### Data for processing
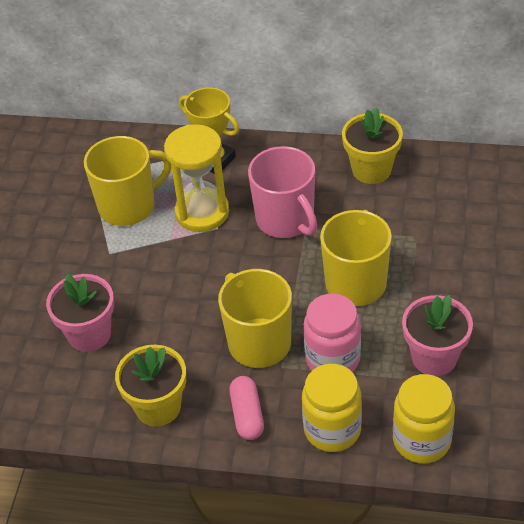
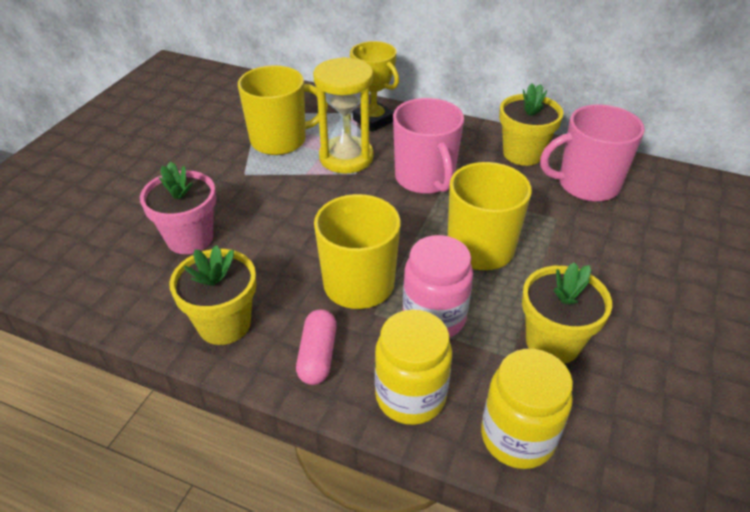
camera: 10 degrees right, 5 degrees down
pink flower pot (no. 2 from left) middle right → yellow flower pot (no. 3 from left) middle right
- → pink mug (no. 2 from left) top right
--
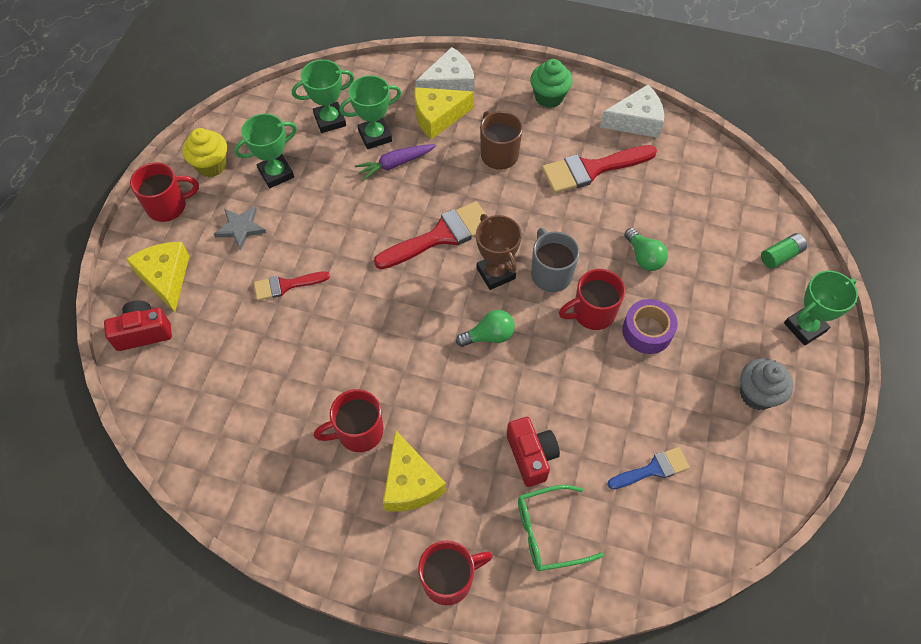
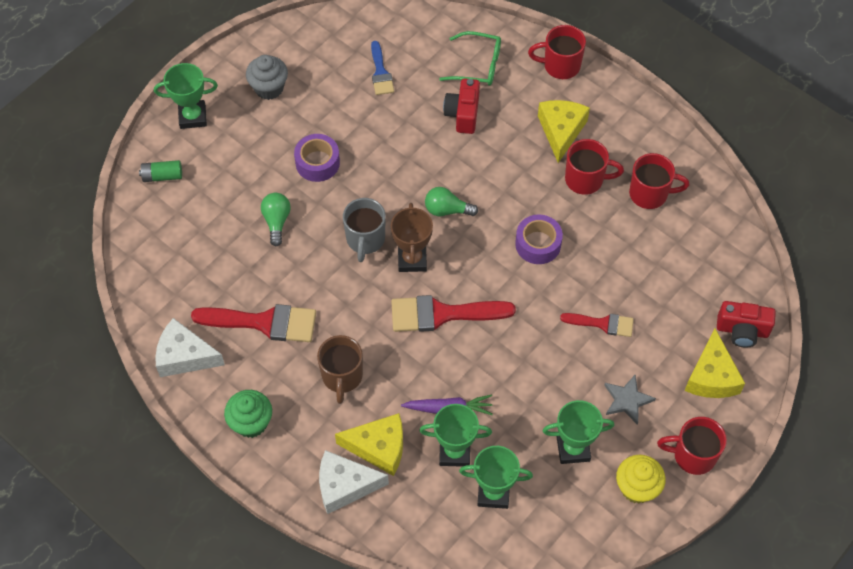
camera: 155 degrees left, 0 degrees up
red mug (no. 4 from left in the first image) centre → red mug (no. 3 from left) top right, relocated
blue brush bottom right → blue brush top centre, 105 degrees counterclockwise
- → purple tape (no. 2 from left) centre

### Exercise requirements
What you give back must be the stretch above, starting at the line with "red mug (no. 4" and ending at the line with "- → purple tape (no. 2 from left) centre", copied exactly.

### The answer
red mug (no. 4 from left in the first image) centre → red mug (no. 3 from left) top right, relocated
blue brush bottom right → blue brush top centre, 105 degrees counterclockwise
- → purple tape (no. 2 from left) centre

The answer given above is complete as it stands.